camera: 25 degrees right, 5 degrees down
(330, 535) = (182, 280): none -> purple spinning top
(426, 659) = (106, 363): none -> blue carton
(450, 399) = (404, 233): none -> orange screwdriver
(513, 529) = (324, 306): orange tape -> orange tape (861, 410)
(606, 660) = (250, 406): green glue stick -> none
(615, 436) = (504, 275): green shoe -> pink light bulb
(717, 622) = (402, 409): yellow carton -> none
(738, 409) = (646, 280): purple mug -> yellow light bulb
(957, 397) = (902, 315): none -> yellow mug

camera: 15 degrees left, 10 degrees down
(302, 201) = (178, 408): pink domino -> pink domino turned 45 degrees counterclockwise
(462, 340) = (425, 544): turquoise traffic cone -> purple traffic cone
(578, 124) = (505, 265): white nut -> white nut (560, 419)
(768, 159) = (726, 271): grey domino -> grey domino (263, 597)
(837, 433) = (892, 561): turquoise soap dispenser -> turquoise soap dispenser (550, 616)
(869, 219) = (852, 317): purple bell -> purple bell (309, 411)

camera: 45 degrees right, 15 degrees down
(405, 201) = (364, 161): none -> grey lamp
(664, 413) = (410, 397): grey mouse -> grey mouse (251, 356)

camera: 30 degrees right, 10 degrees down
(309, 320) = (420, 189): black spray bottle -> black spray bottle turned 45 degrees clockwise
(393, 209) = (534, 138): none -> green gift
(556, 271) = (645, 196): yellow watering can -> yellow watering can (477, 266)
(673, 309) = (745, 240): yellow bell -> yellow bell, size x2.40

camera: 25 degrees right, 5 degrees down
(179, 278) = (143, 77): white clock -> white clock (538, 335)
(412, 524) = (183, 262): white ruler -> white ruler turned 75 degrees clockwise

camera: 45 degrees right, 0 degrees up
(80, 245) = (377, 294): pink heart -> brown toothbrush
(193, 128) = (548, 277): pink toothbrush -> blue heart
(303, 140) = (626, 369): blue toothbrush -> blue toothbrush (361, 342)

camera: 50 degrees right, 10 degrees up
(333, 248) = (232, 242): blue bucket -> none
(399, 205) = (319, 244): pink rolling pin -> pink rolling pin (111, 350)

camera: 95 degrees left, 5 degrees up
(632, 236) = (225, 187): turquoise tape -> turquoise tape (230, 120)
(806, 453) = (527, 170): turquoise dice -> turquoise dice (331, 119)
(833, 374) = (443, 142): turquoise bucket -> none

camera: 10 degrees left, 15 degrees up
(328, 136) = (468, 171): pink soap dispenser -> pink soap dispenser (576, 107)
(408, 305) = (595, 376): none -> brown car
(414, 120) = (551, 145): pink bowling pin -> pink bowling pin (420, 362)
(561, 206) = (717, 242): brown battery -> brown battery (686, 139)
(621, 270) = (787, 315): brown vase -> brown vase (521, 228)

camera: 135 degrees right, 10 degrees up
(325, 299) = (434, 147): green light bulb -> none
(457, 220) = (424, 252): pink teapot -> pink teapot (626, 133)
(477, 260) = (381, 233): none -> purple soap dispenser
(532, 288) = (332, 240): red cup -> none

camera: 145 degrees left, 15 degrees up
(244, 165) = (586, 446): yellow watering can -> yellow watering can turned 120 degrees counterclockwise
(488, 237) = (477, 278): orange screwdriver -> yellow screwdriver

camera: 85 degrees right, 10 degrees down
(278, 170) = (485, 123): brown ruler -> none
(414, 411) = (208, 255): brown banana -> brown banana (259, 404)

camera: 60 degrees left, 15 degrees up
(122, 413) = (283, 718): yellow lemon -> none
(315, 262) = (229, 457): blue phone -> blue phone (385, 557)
++++++++++++++++++++
## How to complete this task:
Repeat each of the entries above precisely as given.

## Result for this task:
camera: 25 degrees right, 5 degrees down
(330, 535) = (182, 280): none -> purple spinning top
(426, 659) = (106, 363): none -> blue carton
(450, 399) = (404, 233): none -> orange screwdriver
(513, 529) = (324, 306): orange tape -> orange tape (861, 410)
(606, 660) = (250, 406): green glue stick -> none
(615, 436) = (504, 275): green shoe -> pink light bulb
(717, 622) = (402, 409): yellow carton -> none
(738, 409) = (646, 280): purple mug -> yellow light bulb
(957, 397) = (902, 315): none -> yellow mug

camera: 15 degrees left, 10 degrees down
(302, 201) = (178, 408): pink domino -> pink domino turned 45 degrees counterclockwise
(462, 340) = (425, 544): turquoise traffic cone -> purple traffic cone
(578, 124) = (505, 265): white nut -> white nut (560, 419)
(768, 159) = (726, 271): grey domino -> grey domino (263, 597)
(837, 433) = (892, 561): turquoise soap dispenser -> turquoise soap dispenser (550, 616)
(869, 219) = (852, 317): purple bell -> purple bell (309, 411)

camera: 45 degrees right, 15 degrees down
(405, 201) = (364, 161): none -> grey lamp
(664, 413) = (410, 397): grey mouse -> grey mouse (251, 356)

camera: 30 degrees right, 10 degrees down
(309, 320) = (420, 189): black spray bottle -> black spray bottle turned 45 degrees clockwise
(393, 209) = (534, 138): none -> green gift
(556, 271) = (645, 196): yellow watering can -> yellow watering can (477, 266)
(673, 309) = (745, 240): yellow bell -> yellow bell, size x2.40

camera: 25 degrees right, 5 degrees down
(179, 278) = (143, 77): white clock -> white clock (538, 335)
(412, 524) = (183, 262): white ruler -> white ruler turned 75 degrees clockwise

camera: 45 degrees right, 0 degrees up
(80, 245) = (377, 294): pink heart -> brown toothbrush
(193, 128) = (548, 277): pink toothbrush -> blue heart
(303, 140) = (626, 369): blue toothbrush -> blue toothbrush (361, 342)

camera: 50 degrees right, 10 degrees up
(333, 248) = (232, 242): blue bucket -> none
(399, 205) = (319, 244): pink rolling pin -> pink rolling pin (111, 350)

camera: 95 degrees left, 5 degrees up
(632, 236) = (225, 187): turquoise tape -> turquoise tape (230, 120)
(806, 453) = (527, 170): turquoise dice -> turquoise dice (331, 119)
(833, 374) = (443, 142): turquoise bucket -> none

camera: 10 degrees left, 15 degrees up
(328, 136) = (468, 171): pink soap dispenser -> pink soap dispenser (576, 107)
(408, 305) = (595, 376): none -> brown car
(414, 120) = (551, 145): pink bowling pin -> pink bowling pin (420, 362)
(561, 206) = (717, 242): brown battery -> brown battery (686, 139)
(621, 270) = (787, 315): brown vase -> brown vase (521, 228)

camera: 135 degrees right, 10 degrees up
(325, 299) = (434, 147): green light bulb -> none
(457, 220) = (424, 252): pink teapot -> pink teapot (626, 133)
(477, 260) = (381, 233): none -> purple soap dispenser
(532, 288) = (332, 240): red cup -> none

camera: 145 degrees left, 15 degrees up
(244, 165) = (586, 446): yellow watering can -> yellow watering can turned 120 degrees counterclockwise
(488, 237) = (477, 278): orange screwdriver -> yellow screwdriver

camera: 85 degrees right, 10 degrees down
(278, 170) = (485, 123): brown ruler -> none
(414, 411) = (208, 255): brown banana -> brown banana (259, 404)

camera: 60 degrees left, 15 degrees up
(122, 413) = (283, 718): yellow lemon -> none
(315, 262) = (229, 457): blue phone -> blue phone (385, 557)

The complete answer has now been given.